▶ Supplied entries
---+---
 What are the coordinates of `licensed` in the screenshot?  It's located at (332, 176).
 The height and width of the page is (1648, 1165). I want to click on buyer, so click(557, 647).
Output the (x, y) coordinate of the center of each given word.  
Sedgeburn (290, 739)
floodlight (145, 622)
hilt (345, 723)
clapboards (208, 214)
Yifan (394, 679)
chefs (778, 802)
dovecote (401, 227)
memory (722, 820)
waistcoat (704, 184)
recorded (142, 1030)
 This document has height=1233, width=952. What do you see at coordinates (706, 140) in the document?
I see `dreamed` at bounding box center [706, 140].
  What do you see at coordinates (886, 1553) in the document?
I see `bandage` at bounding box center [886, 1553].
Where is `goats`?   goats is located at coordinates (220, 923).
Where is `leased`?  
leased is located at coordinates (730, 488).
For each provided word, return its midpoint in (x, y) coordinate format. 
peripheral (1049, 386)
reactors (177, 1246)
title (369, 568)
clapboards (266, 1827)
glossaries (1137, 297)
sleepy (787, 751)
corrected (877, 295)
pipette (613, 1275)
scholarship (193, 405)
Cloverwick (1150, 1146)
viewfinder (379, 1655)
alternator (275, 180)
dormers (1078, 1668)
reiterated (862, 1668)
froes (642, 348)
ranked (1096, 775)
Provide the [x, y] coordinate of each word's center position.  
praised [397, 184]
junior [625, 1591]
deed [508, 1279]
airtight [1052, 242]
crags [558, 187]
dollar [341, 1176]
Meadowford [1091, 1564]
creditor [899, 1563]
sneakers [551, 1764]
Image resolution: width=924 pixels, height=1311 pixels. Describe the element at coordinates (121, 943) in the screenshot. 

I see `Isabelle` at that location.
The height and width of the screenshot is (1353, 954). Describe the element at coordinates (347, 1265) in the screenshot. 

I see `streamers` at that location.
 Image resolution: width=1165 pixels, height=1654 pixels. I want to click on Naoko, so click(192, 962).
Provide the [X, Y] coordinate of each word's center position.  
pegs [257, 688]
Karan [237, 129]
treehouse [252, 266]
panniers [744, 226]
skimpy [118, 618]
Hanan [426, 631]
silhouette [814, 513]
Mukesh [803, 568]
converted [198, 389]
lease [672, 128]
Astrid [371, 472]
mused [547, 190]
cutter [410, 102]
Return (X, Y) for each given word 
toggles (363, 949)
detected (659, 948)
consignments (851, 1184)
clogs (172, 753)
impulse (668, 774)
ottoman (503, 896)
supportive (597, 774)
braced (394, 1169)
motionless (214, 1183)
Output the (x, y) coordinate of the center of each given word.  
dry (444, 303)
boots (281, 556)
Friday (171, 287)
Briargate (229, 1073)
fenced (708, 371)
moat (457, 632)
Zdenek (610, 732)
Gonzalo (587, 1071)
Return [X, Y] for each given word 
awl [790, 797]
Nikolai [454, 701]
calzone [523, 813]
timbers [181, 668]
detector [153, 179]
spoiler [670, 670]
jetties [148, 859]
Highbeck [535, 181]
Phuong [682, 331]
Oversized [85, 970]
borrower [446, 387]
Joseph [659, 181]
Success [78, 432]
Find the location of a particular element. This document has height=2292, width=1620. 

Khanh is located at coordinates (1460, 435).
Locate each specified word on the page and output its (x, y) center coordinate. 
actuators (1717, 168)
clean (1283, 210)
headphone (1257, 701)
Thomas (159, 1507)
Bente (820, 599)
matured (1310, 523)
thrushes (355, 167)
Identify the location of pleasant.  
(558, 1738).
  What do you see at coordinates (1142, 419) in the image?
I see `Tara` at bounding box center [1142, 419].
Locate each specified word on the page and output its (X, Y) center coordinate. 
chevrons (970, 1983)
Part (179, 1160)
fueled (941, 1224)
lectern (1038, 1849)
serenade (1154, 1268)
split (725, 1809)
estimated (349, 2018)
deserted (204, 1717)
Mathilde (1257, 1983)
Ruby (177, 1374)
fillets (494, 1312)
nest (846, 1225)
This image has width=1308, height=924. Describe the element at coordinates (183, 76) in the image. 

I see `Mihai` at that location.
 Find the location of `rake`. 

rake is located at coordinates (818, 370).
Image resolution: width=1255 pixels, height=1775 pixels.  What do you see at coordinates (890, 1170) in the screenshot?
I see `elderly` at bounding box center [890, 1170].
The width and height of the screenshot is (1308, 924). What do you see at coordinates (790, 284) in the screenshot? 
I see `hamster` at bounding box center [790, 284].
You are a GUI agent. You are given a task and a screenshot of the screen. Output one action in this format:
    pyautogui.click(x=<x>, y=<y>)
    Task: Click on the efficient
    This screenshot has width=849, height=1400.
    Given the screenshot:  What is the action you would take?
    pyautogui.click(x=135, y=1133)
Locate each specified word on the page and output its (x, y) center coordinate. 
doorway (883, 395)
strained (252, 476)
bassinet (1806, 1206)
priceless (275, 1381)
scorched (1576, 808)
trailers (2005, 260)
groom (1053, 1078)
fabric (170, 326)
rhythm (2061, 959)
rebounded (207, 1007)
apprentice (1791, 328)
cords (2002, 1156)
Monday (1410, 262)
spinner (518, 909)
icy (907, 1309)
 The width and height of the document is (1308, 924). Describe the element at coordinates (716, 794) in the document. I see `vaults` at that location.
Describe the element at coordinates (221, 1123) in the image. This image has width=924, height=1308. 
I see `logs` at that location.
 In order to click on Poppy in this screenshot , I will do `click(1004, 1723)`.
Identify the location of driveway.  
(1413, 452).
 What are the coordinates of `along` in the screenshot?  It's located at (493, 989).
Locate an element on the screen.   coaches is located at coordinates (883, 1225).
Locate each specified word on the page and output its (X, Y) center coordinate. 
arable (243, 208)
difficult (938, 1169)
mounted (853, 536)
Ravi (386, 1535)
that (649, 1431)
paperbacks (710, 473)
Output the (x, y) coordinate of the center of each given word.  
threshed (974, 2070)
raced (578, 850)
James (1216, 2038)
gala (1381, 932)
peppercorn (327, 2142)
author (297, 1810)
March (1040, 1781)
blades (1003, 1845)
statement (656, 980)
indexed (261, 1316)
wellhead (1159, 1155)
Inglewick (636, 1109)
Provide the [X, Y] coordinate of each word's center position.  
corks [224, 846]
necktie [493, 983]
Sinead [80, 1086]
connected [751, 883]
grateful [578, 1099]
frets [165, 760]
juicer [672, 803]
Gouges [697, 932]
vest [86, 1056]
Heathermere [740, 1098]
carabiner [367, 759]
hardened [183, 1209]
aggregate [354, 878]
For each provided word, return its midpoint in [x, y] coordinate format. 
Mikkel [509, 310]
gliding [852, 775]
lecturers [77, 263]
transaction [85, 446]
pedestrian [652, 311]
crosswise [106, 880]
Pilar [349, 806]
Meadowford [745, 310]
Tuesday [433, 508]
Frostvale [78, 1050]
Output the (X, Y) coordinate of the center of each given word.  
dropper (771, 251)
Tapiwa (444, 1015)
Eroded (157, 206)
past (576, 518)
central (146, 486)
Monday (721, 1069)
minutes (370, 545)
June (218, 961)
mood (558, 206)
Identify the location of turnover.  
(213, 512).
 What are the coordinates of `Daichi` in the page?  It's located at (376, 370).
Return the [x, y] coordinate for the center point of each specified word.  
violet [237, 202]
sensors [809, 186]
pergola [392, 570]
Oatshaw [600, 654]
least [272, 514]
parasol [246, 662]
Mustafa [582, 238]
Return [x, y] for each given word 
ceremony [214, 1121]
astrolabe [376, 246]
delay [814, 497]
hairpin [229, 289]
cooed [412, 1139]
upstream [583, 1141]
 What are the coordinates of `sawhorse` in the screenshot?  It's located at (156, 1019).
---+---
Copy out the items above verbatim, from the line containing "Ravi (386, 1535)" through the line containing "Inglewick (636, 1109)", both included.

▶ Task response
Ravi (386, 1535)
that (649, 1431)
paperbacks (710, 473)
Output the (x, y) coordinate of the center of each given word.  
threshed (974, 2070)
raced (578, 850)
James (1216, 2038)
gala (1381, 932)
peppercorn (327, 2142)
author (297, 1810)
March (1040, 1781)
blades (1003, 1845)
statement (656, 980)
indexed (261, 1316)
wellhead (1159, 1155)
Inglewick (636, 1109)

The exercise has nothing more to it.